# WHAT THE TASK REQUIRES
Please set down, exactly as written, the line containing "orange plate I10" and every line after it through the end of the records.

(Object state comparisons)

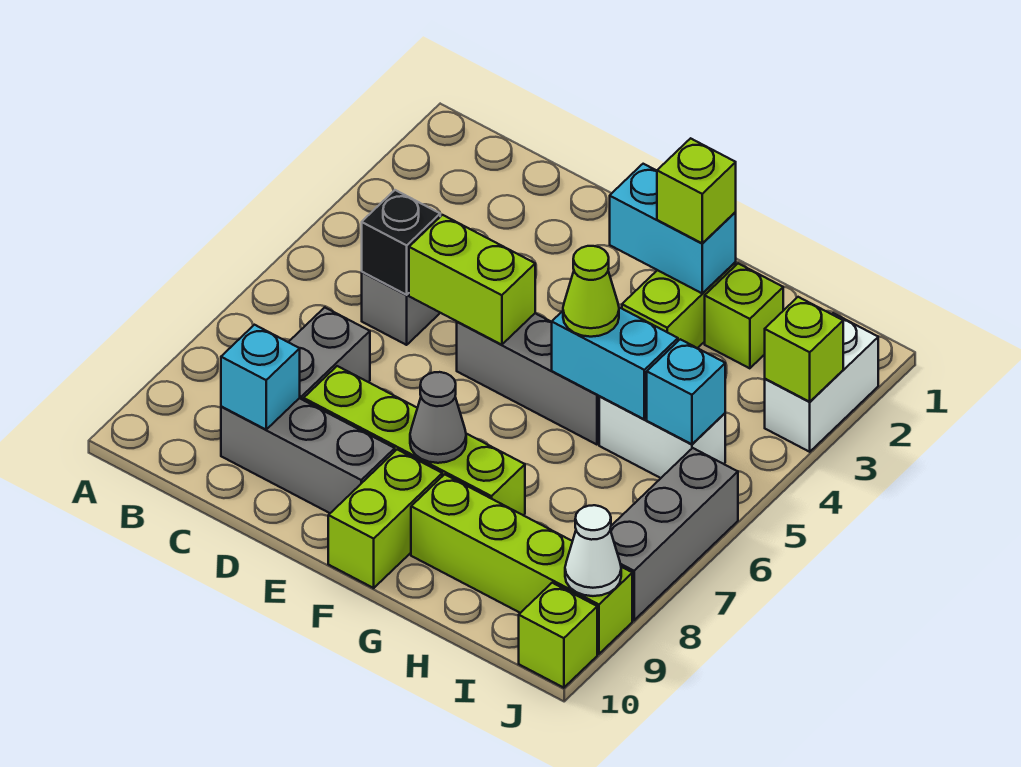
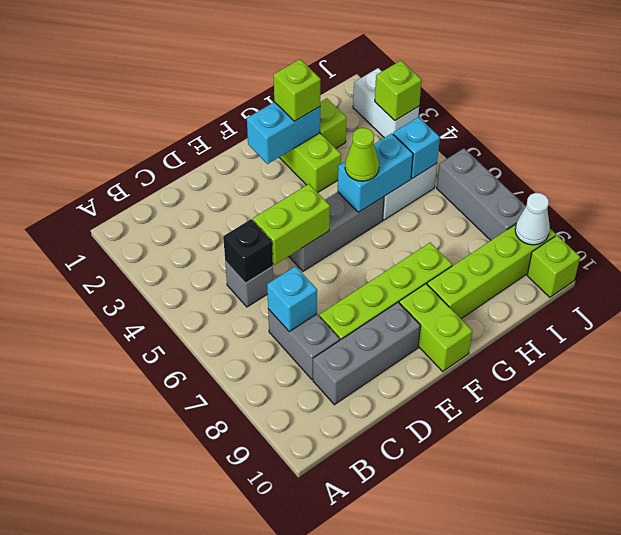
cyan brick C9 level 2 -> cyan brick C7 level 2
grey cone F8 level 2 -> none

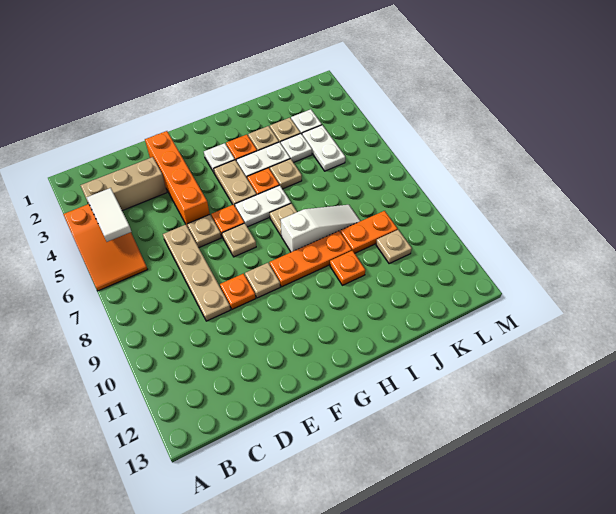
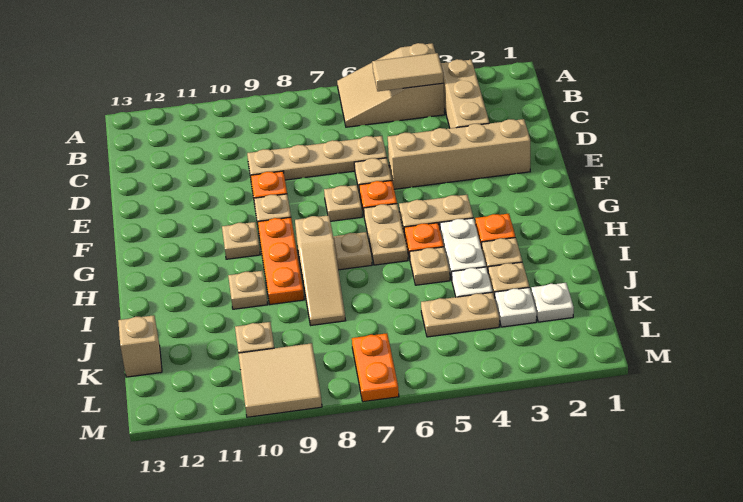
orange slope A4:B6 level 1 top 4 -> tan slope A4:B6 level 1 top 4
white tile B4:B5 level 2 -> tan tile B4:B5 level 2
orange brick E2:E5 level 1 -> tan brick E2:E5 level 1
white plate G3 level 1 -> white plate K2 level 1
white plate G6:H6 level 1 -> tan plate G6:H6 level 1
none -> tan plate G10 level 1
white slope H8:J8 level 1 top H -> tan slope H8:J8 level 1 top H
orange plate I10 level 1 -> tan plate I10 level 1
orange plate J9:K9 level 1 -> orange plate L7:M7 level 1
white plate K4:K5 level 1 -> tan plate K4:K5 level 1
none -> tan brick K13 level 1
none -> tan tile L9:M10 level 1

# SOLVED EXERCISE
orange plate I10 level 1 -> tan plate I10 level 1
orange plate J9:K9 level 1 -> orange plate L7:M7 level 1
white plate K4:K5 level 1 -> tan plate K4:K5 level 1
none -> tan brick K13 level 1
none -> tan tile L9:M10 level 1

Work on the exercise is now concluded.